WHAT THE EXERCISE ASKS:
The expected response consists solely of the lines from the line with "red cylinder: 10 -> 6" through the last line of the material below, copied exactly.

RECORDS FOR PROCESSING:
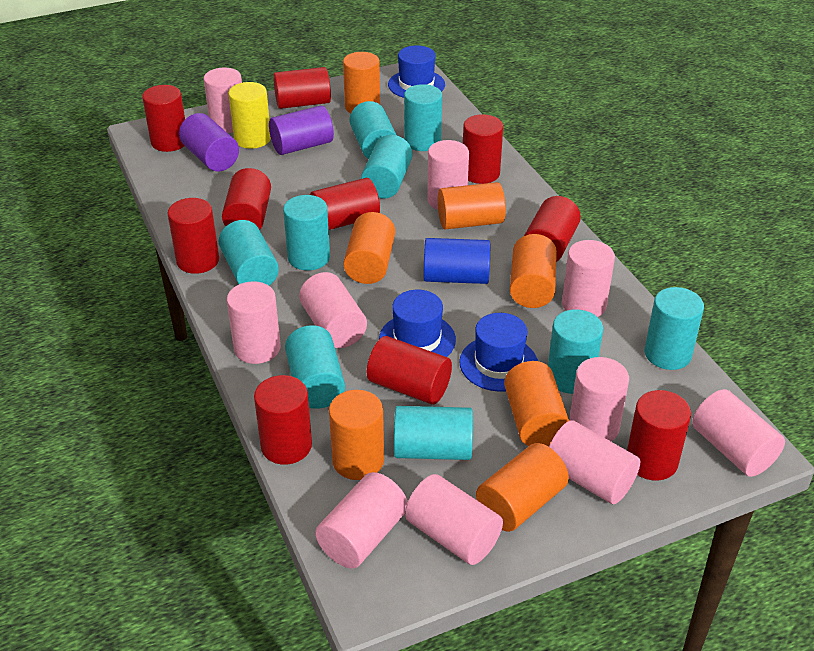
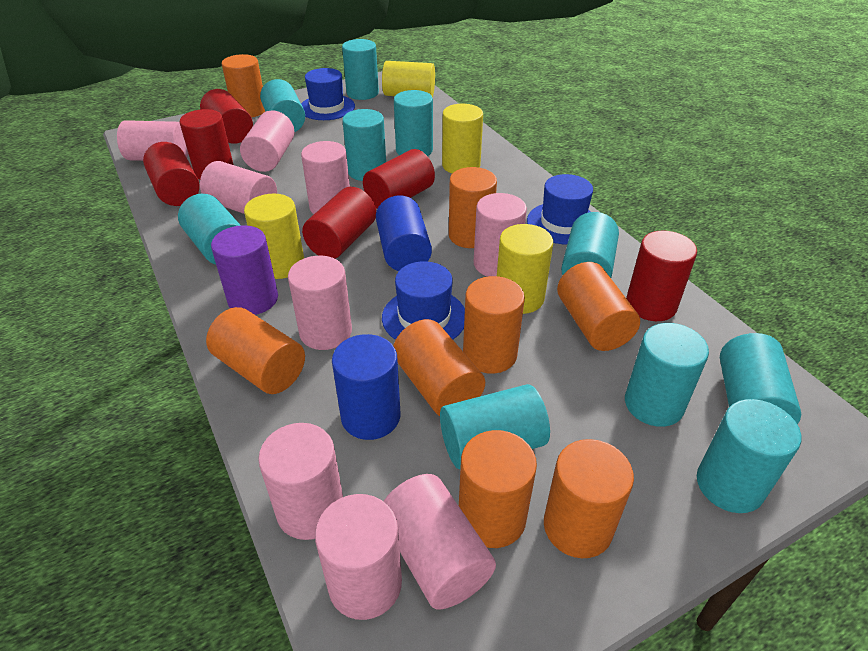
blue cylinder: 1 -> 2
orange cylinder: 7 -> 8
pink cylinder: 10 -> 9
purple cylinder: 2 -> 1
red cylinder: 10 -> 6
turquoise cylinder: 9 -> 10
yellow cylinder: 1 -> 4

EXPECTED ANSWER:
red cylinder: 10 -> 6
turquoise cylinder: 9 -> 10
yellow cylinder: 1 -> 4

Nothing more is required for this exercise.